Items from a data source
• • • • •

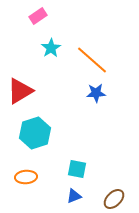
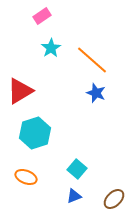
pink rectangle: moved 4 px right
blue star: rotated 24 degrees clockwise
cyan square: rotated 30 degrees clockwise
orange ellipse: rotated 25 degrees clockwise
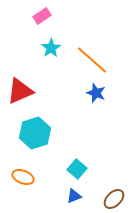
red triangle: rotated 8 degrees clockwise
orange ellipse: moved 3 px left
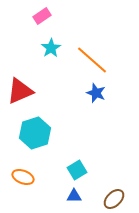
cyan square: moved 1 px down; rotated 18 degrees clockwise
blue triangle: rotated 21 degrees clockwise
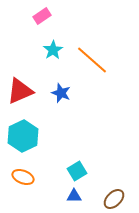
cyan star: moved 2 px right, 2 px down
blue star: moved 35 px left
cyan hexagon: moved 12 px left, 3 px down; rotated 8 degrees counterclockwise
cyan square: moved 1 px down
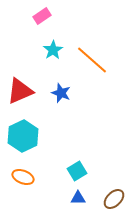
blue triangle: moved 4 px right, 2 px down
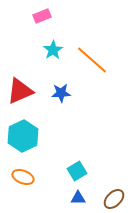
pink rectangle: rotated 12 degrees clockwise
blue star: rotated 24 degrees counterclockwise
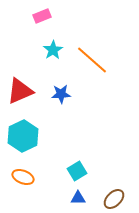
blue star: moved 1 px down
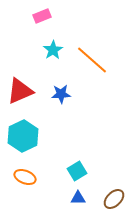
orange ellipse: moved 2 px right
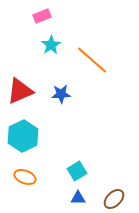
cyan star: moved 2 px left, 5 px up
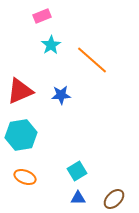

• • • • •

▶ [Required task] Can you render every one of the entries above as a JSON list of strings, with one string for each line, skipping blank lines and leaving out the pictures?

▶ [Result of this exercise]
[
  "pink rectangle: moved 4 px right",
  "blue star: rotated 24 degrees clockwise",
  "cyan square: rotated 30 degrees clockwise",
  "orange ellipse: rotated 25 degrees clockwise",
  "red triangle: rotated 8 degrees clockwise",
  "orange ellipse: moved 3 px left",
  "cyan square: moved 1 px down; rotated 18 degrees clockwise",
  "blue triangle: rotated 21 degrees clockwise",
  "cyan star: moved 2 px right, 2 px down",
  "blue star: moved 35 px left",
  "cyan hexagon: moved 12 px left, 3 px down; rotated 8 degrees counterclockwise",
  "cyan square: moved 1 px down",
  "blue triangle: moved 4 px right, 2 px down",
  "pink rectangle: rotated 12 degrees clockwise",
  "blue star: rotated 24 degrees counterclockwise",
  "blue star: moved 1 px down",
  "orange ellipse: moved 2 px right",
  "cyan star: moved 2 px left, 5 px up"
]